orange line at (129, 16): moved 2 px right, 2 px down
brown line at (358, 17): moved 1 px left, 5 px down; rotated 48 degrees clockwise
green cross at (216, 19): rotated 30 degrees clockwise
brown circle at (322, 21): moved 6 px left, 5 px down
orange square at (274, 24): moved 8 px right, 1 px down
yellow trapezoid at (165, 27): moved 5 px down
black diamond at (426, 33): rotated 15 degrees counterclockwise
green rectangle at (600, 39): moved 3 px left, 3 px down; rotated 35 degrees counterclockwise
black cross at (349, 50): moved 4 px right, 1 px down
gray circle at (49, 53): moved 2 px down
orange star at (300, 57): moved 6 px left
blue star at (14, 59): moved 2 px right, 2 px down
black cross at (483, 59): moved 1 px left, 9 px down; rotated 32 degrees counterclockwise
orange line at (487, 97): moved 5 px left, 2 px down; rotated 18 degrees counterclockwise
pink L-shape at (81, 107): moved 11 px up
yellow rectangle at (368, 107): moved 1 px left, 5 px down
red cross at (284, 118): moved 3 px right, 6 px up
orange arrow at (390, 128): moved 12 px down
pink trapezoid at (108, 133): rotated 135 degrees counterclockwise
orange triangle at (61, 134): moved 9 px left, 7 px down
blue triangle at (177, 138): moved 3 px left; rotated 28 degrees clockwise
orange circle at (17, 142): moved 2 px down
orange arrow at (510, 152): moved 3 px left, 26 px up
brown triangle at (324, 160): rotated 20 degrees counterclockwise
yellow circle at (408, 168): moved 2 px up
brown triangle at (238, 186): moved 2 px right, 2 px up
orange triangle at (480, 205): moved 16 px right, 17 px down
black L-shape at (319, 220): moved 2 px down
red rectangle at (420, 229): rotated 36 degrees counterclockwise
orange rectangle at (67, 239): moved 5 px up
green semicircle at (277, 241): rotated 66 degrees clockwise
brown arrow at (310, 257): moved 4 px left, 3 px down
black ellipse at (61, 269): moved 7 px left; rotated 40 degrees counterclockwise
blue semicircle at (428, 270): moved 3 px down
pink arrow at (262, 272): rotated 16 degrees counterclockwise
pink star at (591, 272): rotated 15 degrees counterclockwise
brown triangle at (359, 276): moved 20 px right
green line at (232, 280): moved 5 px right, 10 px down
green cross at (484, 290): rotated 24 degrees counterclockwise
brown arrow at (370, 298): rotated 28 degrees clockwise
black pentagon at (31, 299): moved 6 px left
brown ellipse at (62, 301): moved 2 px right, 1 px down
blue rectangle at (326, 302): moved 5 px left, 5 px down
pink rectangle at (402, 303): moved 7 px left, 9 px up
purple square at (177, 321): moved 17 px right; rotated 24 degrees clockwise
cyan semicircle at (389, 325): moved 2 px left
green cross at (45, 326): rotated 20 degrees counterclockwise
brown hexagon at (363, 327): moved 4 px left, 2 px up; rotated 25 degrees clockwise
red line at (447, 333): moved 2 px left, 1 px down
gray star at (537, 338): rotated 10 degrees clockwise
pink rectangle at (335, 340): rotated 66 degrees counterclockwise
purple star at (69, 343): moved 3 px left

▶ [PROMPT]: Repeat the entries verbatim through the line with "brown arrow at (370, 298): rotated".

▶ [FINAL ANSWER]:
orange line at (129, 16): moved 2 px right, 2 px down
brown line at (358, 17): moved 1 px left, 5 px down; rotated 48 degrees clockwise
green cross at (216, 19): rotated 30 degrees clockwise
brown circle at (322, 21): moved 6 px left, 5 px down
orange square at (274, 24): moved 8 px right, 1 px down
yellow trapezoid at (165, 27): moved 5 px down
black diamond at (426, 33): rotated 15 degrees counterclockwise
green rectangle at (600, 39): moved 3 px left, 3 px down; rotated 35 degrees counterclockwise
black cross at (349, 50): moved 4 px right, 1 px down
gray circle at (49, 53): moved 2 px down
orange star at (300, 57): moved 6 px left
blue star at (14, 59): moved 2 px right, 2 px down
black cross at (483, 59): moved 1 px left, 9 px down; rotated 32 degrees counterclockwise
orange line at (487, 97): moved 5 px left, 2 px down; rotated 18 degrees counterclockwise
pink L-shape at (81, 107): moved 11 px up
yellow rectangle at (368, 107): moved 1 px left, 5 px down
red cross at (284, 118): moved 3 px right, 6 px up
orange arrow at (390, 128): moved 12 px down
pink trapezoid at (108, 133): rotated 135 degrees counterclockwise
orange triangle at (61, 134): moved 9 px left, 7 px down
blue triangle at (177, 138): moved 3 px left; rotated 28 degrees clockwise
orange circle at (17, 142): moved 2 px down
orange arrow at (510, 152): moved 3 px left, 26 px up
brown triangle at (324, 160): rotated 20 degrees counterclockwise
yellow circle at (408, 168): moved 2 px up
brown triangle at (238, 186): moved 2 px right, 2 px up
orange triangle at (480, 205): moved 16 px right, 17 px down
black L-shape at (319, 220): moved 2 px down
red rectangle at (420, 229): rotated 36 degrees counterclockwise
orange rectangle at (67, 239): moved 5 px up
green semicircle at (277, 241): rotated 66 degrees clockwise
brown arrow at (310, 257): moved 4 px left, 3 px down
black ellipse at (61, 269): moved 7 px left; rotated 40 degrees counterclockwise
blue semicircle at (428, 270): moved 3 px down
pink arrow at (262, 272): rotated 16 degrees counterclockwise
pink star at (591, 272): rotated 15 degrees counterclockwise
brown triangle at (359, 276): moved 20 px right
green line at (232, 280): moved 5 px right, 10 px down
green cross at (484, 290): rotated 24 degrees counterclockwise
brown arrow at (370, 298): rotated 28 degrees clockwise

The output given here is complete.